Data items
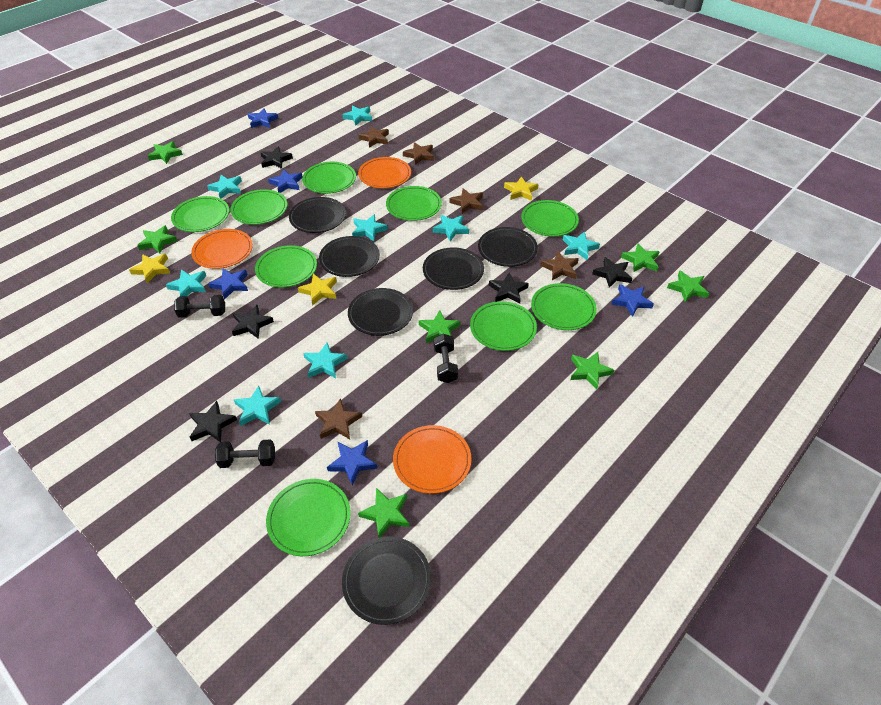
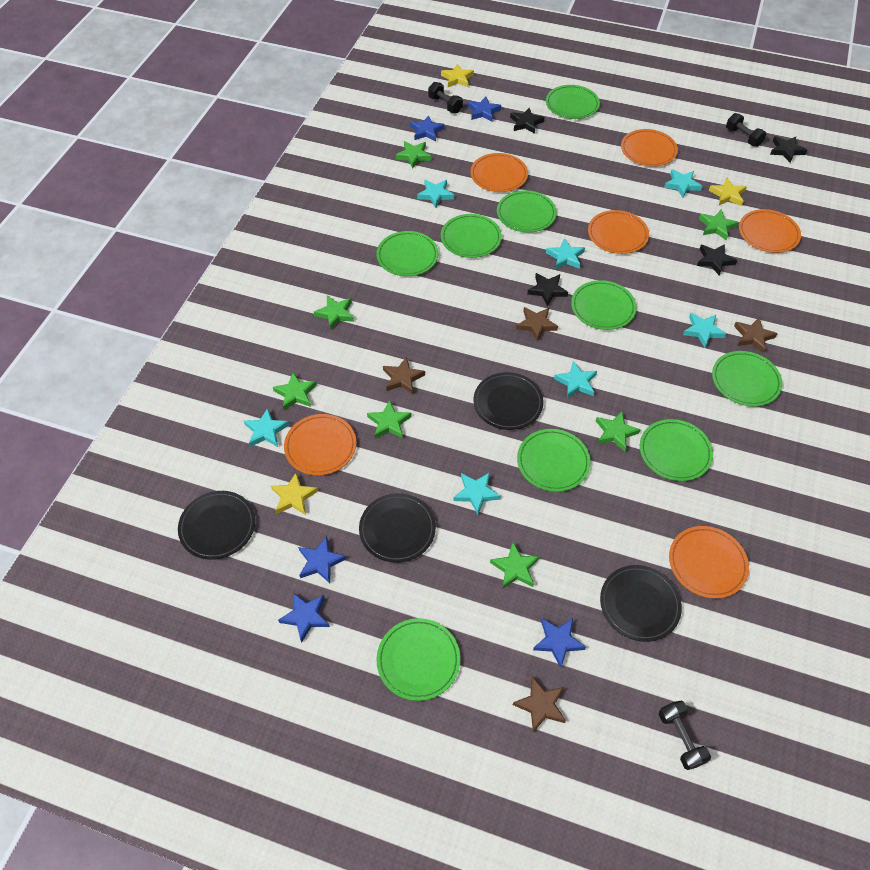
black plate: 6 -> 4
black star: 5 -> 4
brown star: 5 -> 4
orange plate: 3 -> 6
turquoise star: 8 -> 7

> _Exercise requirements_: Repeat, word for word, each of the records, omitting any image they hold.

> _Answer box_:
black plate: 6 -> 4
black star: 5 -> 4
brown star: 5 -> 4
orange plate: 3 -> 6
turquoise star: 8 -> 7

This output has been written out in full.